▶ _BRIEF_: Give back exactly the lines of the entries below from the line with "S2: button (TEMP, VCC) -> none" to the line with "POT1: 500k (GND, N5, wiper", inclusive, and only those.

(Entries taken from a collection)
········

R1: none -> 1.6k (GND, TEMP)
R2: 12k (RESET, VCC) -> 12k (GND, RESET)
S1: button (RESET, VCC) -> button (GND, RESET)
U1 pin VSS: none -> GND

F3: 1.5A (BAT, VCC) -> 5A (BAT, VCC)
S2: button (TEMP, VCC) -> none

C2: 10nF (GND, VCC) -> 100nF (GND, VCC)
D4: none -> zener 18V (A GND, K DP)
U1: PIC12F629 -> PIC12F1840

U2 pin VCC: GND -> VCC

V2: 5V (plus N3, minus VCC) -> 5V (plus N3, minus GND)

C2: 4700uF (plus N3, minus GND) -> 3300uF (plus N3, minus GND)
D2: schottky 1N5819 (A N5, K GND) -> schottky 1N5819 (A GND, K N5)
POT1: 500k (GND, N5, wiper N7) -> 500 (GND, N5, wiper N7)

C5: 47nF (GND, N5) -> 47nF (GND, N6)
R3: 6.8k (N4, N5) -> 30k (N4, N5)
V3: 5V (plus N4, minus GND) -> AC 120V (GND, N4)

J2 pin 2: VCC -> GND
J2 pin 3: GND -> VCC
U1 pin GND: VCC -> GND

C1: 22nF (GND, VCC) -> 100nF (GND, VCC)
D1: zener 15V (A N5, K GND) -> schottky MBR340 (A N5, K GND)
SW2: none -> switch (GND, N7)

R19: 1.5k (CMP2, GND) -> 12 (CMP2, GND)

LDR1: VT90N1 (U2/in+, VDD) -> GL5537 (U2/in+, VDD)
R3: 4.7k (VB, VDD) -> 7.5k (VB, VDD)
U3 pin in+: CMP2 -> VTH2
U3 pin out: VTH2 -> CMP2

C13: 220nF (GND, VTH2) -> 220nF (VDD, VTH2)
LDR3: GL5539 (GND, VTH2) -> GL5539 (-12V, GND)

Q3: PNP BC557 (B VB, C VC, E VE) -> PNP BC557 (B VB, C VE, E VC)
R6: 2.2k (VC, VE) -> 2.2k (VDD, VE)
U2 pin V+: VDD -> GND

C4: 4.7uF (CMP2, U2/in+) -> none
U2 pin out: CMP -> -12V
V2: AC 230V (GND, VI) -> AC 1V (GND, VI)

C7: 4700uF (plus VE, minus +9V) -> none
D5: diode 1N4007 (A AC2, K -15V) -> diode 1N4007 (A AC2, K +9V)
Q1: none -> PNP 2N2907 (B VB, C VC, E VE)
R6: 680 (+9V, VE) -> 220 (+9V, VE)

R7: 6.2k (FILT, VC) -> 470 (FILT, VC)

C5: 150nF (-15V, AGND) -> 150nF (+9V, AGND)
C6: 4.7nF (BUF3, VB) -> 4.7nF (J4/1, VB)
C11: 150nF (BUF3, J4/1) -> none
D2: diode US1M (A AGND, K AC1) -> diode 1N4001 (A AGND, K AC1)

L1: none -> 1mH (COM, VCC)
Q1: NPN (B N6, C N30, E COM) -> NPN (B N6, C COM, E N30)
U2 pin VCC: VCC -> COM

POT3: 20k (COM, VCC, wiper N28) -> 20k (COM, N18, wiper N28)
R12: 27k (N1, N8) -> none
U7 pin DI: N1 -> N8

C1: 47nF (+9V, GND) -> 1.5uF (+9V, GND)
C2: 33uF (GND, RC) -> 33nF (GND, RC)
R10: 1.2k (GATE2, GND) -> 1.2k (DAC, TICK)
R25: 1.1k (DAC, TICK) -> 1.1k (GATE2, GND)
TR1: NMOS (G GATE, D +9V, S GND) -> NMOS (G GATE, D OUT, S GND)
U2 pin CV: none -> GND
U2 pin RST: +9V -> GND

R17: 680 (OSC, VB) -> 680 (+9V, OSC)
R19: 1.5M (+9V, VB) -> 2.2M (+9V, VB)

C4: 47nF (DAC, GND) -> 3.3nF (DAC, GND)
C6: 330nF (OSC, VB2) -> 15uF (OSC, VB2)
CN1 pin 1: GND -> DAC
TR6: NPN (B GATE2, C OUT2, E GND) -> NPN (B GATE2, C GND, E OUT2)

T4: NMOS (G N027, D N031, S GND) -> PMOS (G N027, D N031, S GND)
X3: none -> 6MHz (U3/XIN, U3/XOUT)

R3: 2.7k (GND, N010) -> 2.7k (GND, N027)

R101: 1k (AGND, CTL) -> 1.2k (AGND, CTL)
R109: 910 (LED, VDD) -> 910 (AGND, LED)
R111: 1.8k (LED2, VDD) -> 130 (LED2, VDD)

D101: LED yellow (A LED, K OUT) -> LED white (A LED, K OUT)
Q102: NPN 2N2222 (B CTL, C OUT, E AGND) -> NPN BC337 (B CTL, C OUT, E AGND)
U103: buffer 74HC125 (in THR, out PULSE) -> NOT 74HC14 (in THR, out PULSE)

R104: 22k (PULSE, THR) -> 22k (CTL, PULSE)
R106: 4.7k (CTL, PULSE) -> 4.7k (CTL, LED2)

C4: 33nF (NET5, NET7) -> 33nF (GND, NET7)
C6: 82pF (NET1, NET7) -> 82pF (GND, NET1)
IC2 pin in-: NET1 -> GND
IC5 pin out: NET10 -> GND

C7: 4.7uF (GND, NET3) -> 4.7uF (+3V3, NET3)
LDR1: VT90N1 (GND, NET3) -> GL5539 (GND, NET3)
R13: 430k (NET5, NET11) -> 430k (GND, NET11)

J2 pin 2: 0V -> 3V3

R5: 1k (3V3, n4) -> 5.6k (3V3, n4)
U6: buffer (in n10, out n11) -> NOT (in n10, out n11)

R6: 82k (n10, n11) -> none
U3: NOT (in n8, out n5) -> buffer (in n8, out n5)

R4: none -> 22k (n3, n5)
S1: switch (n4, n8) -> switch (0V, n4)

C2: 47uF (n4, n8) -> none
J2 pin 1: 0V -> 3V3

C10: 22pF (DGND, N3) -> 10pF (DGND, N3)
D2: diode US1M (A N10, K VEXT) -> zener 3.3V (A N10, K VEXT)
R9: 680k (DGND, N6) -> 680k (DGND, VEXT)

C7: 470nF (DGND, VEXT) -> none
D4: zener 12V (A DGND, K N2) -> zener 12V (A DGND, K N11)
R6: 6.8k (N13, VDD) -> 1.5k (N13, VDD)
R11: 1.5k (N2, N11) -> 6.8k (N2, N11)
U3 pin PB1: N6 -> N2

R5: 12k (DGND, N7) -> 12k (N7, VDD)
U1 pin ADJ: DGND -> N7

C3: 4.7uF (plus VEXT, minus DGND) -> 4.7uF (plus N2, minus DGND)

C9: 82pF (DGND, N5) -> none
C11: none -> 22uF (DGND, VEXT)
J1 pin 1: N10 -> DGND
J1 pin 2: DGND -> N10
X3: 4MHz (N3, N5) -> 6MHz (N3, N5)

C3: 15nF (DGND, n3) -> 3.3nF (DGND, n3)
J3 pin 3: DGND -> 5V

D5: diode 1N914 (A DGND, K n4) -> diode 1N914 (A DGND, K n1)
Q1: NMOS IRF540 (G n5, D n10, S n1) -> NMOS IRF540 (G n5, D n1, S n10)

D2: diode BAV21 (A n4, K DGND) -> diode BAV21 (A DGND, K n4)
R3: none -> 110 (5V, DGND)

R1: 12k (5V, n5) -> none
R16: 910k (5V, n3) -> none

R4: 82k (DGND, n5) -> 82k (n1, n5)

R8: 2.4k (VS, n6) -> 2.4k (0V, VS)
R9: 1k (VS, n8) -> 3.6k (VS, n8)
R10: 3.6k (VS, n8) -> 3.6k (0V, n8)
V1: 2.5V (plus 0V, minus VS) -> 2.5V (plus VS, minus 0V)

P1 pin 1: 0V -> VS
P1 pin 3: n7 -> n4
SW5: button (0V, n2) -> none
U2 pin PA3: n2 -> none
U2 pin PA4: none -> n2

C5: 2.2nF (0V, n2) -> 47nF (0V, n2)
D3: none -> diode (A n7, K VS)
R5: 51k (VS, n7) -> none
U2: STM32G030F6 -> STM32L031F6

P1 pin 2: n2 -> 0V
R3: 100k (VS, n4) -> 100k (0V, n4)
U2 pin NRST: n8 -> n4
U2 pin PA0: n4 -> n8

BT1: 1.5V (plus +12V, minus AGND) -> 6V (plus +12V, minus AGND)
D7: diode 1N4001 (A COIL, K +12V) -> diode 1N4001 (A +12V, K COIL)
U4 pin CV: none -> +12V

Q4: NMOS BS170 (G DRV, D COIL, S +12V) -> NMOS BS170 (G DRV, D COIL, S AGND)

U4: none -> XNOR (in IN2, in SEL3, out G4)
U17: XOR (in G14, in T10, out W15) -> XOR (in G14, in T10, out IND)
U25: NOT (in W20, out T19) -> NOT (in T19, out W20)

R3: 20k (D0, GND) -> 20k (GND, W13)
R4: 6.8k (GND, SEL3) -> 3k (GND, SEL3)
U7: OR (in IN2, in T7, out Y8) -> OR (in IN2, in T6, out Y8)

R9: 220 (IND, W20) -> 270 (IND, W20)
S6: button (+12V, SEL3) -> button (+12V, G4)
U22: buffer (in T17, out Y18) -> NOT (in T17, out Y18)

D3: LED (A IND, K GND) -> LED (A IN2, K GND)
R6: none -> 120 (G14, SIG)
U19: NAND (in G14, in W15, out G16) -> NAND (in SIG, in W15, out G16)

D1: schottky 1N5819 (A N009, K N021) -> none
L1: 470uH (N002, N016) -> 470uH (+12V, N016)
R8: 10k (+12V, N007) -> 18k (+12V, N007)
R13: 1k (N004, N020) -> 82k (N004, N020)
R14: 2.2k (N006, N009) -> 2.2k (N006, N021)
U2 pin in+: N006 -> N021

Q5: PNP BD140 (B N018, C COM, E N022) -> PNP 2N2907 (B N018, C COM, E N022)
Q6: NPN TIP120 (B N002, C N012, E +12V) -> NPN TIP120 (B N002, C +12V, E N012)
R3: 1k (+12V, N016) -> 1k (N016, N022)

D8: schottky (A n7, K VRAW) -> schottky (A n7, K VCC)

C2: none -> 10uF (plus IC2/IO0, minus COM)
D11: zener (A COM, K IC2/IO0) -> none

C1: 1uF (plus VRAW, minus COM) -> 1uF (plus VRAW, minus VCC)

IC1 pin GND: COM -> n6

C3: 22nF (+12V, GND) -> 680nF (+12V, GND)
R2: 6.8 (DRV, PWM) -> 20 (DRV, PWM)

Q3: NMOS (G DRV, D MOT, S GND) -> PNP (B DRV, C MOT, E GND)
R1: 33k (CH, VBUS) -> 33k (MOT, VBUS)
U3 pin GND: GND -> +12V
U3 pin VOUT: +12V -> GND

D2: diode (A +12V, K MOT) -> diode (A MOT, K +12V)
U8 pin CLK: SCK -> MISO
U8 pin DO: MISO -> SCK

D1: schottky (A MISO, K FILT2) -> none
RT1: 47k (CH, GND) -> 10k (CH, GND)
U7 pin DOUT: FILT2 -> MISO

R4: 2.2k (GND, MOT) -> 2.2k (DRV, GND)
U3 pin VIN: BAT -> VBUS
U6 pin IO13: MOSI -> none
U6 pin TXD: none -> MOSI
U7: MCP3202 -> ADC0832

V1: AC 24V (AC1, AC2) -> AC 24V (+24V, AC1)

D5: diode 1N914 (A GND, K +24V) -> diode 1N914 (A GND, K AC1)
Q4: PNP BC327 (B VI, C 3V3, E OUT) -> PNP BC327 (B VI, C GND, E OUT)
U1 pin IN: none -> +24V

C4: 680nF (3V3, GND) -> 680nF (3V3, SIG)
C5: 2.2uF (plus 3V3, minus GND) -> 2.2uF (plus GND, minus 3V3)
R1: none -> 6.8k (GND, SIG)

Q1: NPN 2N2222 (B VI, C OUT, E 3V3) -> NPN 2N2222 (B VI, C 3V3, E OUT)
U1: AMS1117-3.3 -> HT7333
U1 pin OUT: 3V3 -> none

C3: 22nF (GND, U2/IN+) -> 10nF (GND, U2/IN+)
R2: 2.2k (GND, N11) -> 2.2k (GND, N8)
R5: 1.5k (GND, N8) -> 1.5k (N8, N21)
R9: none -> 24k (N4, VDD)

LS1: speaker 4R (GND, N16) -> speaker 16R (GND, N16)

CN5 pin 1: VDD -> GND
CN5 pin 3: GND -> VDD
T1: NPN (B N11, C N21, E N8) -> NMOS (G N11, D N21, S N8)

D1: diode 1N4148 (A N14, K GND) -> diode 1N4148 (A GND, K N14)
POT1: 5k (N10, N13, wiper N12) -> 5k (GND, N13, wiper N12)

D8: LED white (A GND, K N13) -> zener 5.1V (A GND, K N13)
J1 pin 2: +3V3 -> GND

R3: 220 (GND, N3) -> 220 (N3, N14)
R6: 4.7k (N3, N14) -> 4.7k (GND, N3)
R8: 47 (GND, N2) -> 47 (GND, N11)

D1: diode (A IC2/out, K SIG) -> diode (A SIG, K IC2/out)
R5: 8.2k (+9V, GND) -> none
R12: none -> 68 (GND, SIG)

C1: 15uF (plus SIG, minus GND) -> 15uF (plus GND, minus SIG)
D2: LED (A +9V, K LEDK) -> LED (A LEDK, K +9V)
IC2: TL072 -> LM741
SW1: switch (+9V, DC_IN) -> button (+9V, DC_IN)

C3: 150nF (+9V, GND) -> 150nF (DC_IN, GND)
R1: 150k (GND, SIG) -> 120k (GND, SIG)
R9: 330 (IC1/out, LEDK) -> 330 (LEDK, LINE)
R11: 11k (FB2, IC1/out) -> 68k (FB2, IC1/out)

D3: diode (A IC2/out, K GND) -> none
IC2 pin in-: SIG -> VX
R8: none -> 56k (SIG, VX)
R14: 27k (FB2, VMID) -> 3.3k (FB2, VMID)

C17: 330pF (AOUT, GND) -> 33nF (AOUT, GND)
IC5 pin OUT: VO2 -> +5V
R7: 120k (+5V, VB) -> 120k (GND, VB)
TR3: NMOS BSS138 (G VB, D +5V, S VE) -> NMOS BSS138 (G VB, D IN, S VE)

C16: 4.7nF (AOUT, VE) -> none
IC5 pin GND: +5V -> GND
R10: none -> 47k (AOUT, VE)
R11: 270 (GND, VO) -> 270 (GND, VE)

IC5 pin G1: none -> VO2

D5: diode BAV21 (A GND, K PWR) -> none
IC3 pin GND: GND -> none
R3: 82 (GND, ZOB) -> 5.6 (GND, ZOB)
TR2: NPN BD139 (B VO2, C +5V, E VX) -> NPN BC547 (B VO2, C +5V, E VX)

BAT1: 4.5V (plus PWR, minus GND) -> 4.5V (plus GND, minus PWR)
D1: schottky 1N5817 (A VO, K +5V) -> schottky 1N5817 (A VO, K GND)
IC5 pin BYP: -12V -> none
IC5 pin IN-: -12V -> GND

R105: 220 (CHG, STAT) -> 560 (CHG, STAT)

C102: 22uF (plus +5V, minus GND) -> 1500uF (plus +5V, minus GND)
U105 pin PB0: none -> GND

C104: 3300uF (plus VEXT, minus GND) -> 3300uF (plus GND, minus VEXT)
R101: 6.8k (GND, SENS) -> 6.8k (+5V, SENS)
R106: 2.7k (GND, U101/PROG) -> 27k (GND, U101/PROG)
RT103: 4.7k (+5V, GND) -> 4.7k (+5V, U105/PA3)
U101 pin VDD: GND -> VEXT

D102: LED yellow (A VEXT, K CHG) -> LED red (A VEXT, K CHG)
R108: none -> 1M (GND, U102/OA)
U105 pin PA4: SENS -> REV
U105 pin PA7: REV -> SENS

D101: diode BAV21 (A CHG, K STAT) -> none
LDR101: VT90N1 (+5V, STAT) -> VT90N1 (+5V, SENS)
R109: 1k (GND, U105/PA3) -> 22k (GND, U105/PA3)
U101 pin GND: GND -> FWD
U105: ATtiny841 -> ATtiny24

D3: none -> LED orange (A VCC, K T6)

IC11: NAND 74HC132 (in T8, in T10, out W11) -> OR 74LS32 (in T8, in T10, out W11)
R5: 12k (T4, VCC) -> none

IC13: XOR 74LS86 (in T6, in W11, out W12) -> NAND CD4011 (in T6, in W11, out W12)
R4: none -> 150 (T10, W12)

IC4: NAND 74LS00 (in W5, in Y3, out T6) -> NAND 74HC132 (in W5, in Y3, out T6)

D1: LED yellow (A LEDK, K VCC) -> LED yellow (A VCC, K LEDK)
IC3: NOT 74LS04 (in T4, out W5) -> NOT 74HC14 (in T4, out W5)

········

▶ _REPLY TO THE TASK_:
S2: button (TEMP, VCC) -> none

C2: 10nF (GND, VCC) -> 100nF (GND, VCC)
D4: none -> zener 18V (A GND, K DP)
U1: PIC12F629 -> PIC12F1840

U2 pin VCC: GND -> VCC

V2: 5V (plus N3, minus VCC) -> 5V (plus N3, minus GND)

C2: 4700uF (plus N3, minus GND) -> 3300uF (plus N3, minus GND)
D2: schottky 1N5819 (A N5, K GND) -> schottky 1N5819 (A GND, K N5)
POT1: 500k (GND, N5, wiper N7) -> 500 (GND, N5, wiper N7)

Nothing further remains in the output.